- [Directive]:
Could you please reproduce every record below exactly, leaving out the pictures?
[Record excerpts Boundary: Start]
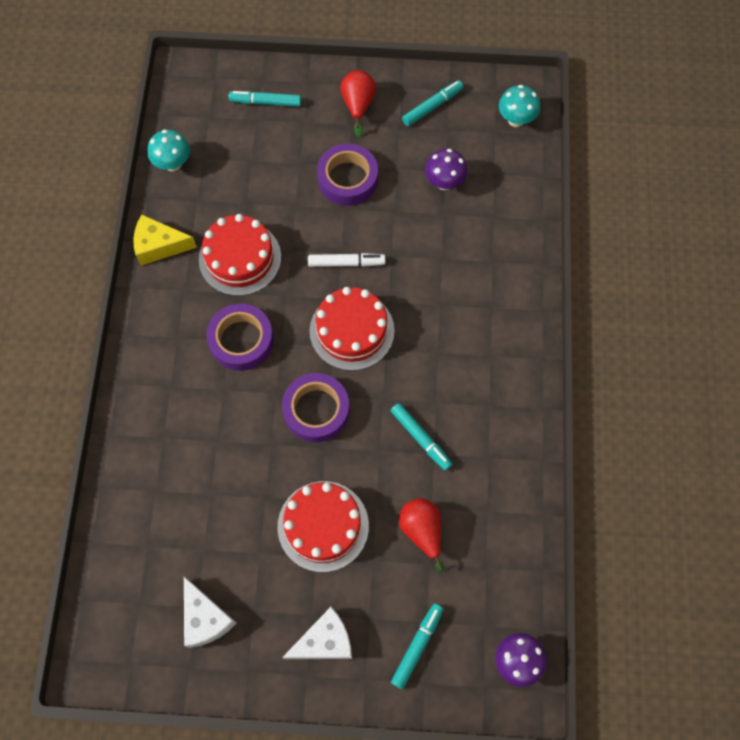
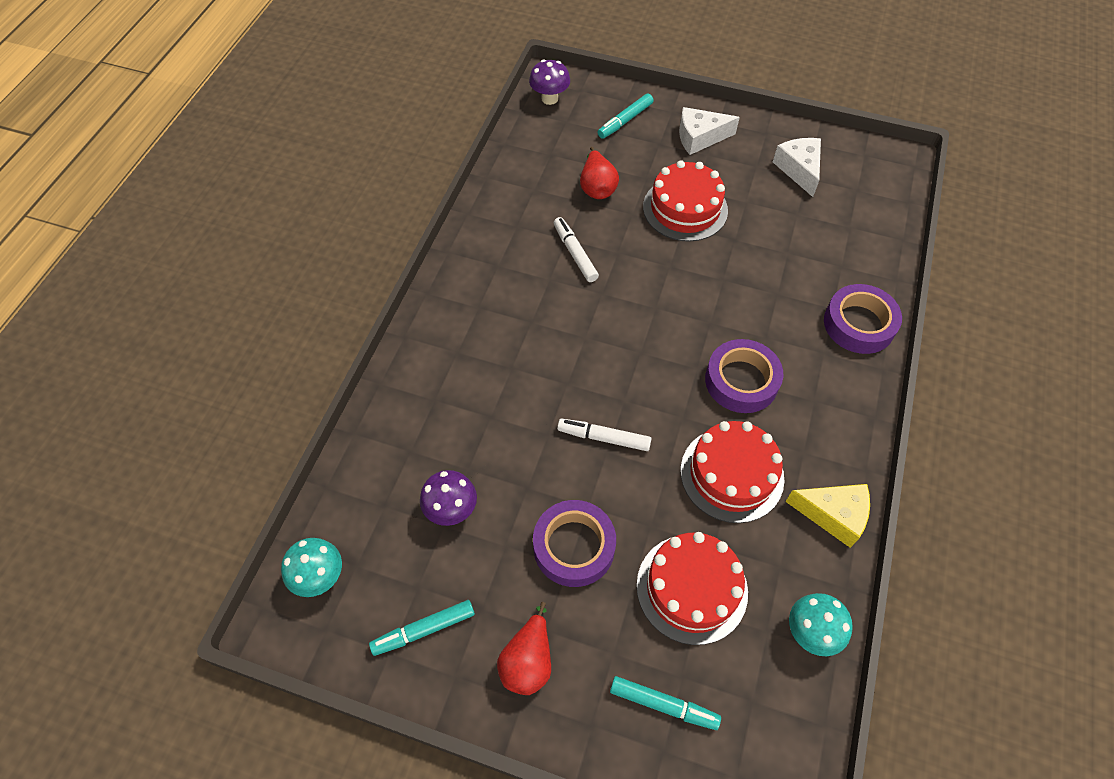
camera: 165 degrees left, 10 degrees down
purple tape [282,373,349,442] -> purple tape moved to [824,284,902,354]
red cake [310,287,395,371] -> red cake moved to [637,532,748,645]
turquoise marker [391,403,453,471] -> white marker [554,217,599,282]

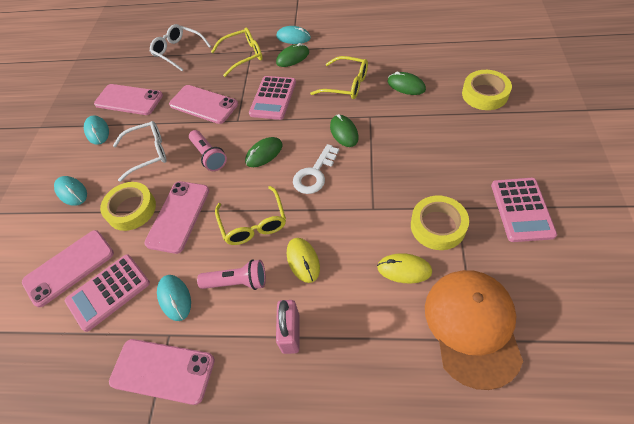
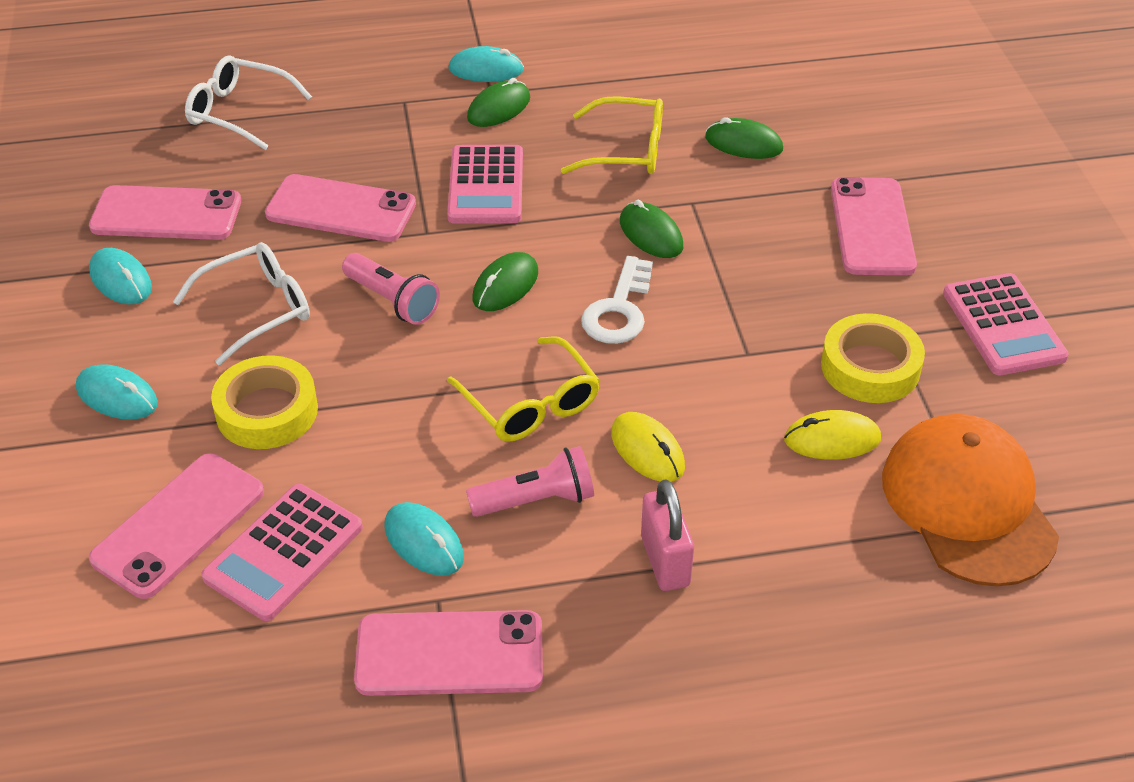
camera: 20 degrees left, 10 degrees down
pink phone [145,181,209,254] -> pink phone moved to [831,177,917,275]
yellow glasses [211,28,263,77] -> none
yellow tape [462,70,512,110] -> none

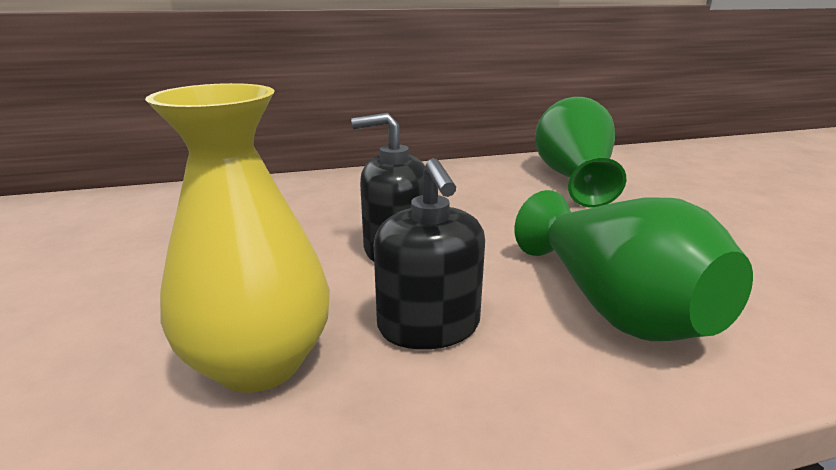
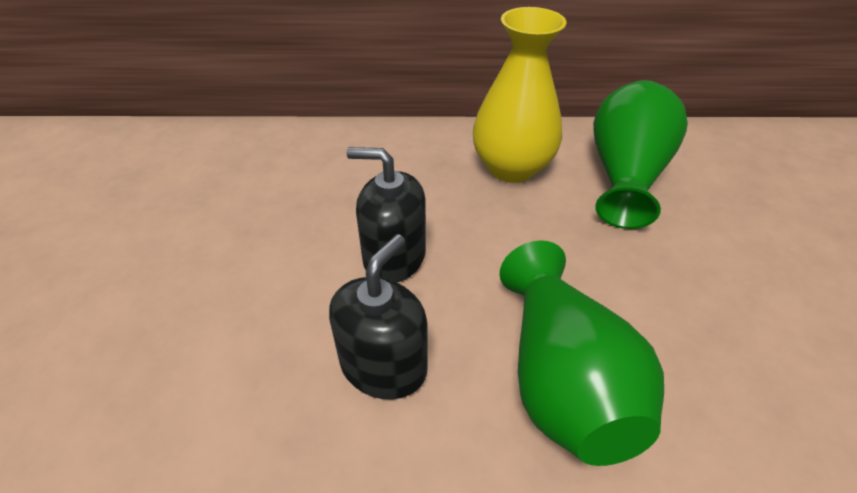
camera: 15 degrees right, 20 degrees up
yellow vase [145,83,330,393] -> yellow vase moved to [473,7,567,183]
black soap dispenser [374,158,485,350] -> black soap dispenser turned 150 degrees counterclockwise [329,234,428,400]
[Record excerpts Boundary: End]
- [Answer to the exercise]:
camera: 165 degrees left, 10 degrees down
purple tape [282,373,349,442] -> purple tape moved to [824,284,902,354]
red cake [310,287,395,371] -> red cake moved to [637,532,748,645]
turquoise marker [391,403,453,471] -> white marker [554,217,599,282]

camera: 20 degrees left, 10 degrees down
pink phone [145,181,209,254] -> pink phone moved to [831,177,917,275]
yellow glasses [211,28,263,77] -> none
yellow tape [462,70,512,110] -> none

camera: 15 degrees right, 20 degrees up
yellow vase [145,83,330,393] -> yellow vase moved to [473,7,567,183]
black soap dispenser [374,158,485,350] -> black soap dispenser turned 150 degrees counterclockwise [329,234,428,400]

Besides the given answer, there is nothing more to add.